(Your assignment):
Exactly as written, copy the lines of the data below from the first through the one containing "(522, 370) = (387, 261): yellow".

-=-=-=-=-

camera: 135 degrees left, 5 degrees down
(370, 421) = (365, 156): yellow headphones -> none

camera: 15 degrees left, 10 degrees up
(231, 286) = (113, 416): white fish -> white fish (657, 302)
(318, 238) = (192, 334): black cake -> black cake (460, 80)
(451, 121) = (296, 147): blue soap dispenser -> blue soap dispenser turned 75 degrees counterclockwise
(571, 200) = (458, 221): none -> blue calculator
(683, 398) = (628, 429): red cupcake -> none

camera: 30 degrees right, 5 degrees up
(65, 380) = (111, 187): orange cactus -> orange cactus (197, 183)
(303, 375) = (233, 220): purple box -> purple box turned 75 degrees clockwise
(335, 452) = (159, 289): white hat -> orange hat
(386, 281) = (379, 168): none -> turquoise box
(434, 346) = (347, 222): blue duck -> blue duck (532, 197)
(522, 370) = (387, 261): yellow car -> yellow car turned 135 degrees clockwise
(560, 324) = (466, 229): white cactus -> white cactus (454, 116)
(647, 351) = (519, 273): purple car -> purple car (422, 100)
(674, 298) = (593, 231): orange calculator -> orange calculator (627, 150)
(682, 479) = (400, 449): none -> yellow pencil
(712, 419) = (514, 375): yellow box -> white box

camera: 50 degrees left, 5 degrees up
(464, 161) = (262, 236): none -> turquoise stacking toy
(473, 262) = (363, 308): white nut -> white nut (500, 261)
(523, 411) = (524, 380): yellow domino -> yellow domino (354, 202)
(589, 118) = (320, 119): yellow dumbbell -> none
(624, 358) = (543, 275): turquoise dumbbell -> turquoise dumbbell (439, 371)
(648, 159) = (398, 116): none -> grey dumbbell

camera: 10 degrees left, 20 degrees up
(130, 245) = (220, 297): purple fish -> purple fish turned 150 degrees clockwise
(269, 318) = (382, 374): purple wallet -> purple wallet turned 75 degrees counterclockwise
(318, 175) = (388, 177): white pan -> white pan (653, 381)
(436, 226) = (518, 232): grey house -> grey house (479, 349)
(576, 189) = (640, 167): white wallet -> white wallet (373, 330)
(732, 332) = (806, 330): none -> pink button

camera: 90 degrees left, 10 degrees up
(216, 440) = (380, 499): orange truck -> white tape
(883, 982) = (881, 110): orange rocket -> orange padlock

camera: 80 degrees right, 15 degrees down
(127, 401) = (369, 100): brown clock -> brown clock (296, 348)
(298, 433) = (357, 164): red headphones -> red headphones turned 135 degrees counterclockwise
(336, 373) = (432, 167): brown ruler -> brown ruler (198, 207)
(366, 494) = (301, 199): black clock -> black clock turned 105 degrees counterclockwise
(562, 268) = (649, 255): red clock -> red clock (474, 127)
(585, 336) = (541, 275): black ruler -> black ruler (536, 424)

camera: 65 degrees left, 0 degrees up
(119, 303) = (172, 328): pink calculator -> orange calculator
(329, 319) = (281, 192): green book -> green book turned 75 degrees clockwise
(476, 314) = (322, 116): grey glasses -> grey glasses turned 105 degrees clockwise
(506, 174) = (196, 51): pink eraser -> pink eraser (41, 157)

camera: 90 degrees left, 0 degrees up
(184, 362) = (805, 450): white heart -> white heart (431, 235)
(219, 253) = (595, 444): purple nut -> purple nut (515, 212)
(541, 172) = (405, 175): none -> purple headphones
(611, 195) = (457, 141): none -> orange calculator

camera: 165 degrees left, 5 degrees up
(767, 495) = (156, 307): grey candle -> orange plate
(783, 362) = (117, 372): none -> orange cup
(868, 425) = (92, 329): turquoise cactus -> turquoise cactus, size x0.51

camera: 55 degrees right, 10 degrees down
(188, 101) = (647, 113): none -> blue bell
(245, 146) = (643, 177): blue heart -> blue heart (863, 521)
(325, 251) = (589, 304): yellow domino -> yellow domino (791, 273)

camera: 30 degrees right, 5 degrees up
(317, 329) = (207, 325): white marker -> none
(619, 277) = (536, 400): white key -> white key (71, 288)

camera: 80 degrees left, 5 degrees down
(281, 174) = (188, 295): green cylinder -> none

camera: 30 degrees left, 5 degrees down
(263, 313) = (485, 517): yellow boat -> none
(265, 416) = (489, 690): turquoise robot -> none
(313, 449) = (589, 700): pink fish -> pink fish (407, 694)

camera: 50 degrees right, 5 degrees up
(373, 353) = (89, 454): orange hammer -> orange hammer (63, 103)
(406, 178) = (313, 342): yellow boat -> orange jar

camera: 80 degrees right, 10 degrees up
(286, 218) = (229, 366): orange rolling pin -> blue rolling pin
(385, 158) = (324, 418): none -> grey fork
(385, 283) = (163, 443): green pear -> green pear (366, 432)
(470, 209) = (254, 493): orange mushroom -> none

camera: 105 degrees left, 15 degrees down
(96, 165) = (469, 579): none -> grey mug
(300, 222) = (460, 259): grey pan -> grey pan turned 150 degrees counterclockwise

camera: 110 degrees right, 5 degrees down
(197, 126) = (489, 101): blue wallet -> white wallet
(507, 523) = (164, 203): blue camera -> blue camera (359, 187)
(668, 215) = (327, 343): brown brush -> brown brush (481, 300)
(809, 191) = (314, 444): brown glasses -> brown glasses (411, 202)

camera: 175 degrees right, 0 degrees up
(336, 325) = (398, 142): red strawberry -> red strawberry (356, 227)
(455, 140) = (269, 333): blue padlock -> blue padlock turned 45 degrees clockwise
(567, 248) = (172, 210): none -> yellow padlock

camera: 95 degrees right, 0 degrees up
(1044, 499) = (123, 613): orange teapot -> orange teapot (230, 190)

-=-=-=-=-

(Response to this task):
camera: 135 degrees left, 5 degrees down
(370, 421) = (365, 156): yellow headphones -> none

camera: 15 degrees left, 10 degrees up
(231, 286) = (113, 416): white fish -> white fish (657, 302)
(318, 238) = (192, 334): black cake -> black cake (460, 80)
(451, 121) = (296, 147): blue soap dispenser -> blue soap dispenser turned 75 degrees counterclockwise
(571, 200) = (458, 221): none -> blue calculator
(683, 398) = (628, 429): red cupcake -> none

camera: 30 degrees right, 5 degrees up
(65, 380) = (111, 187): orange cactus -> orange cactus (197, 183)
(303, 375) = (233, 220): purple box -> purple box turned 75 degrees clockwise
(335, 452) = (159, 289): white hat -> orange hat
(386, 281) = (379, 168): none -> turquoise box
(434, 346) = (347, 222): blue duck -> blue duck (532, 197)
(522, 370) = (387, 261): yellow car -> yellow car turned 135 degrees clockwise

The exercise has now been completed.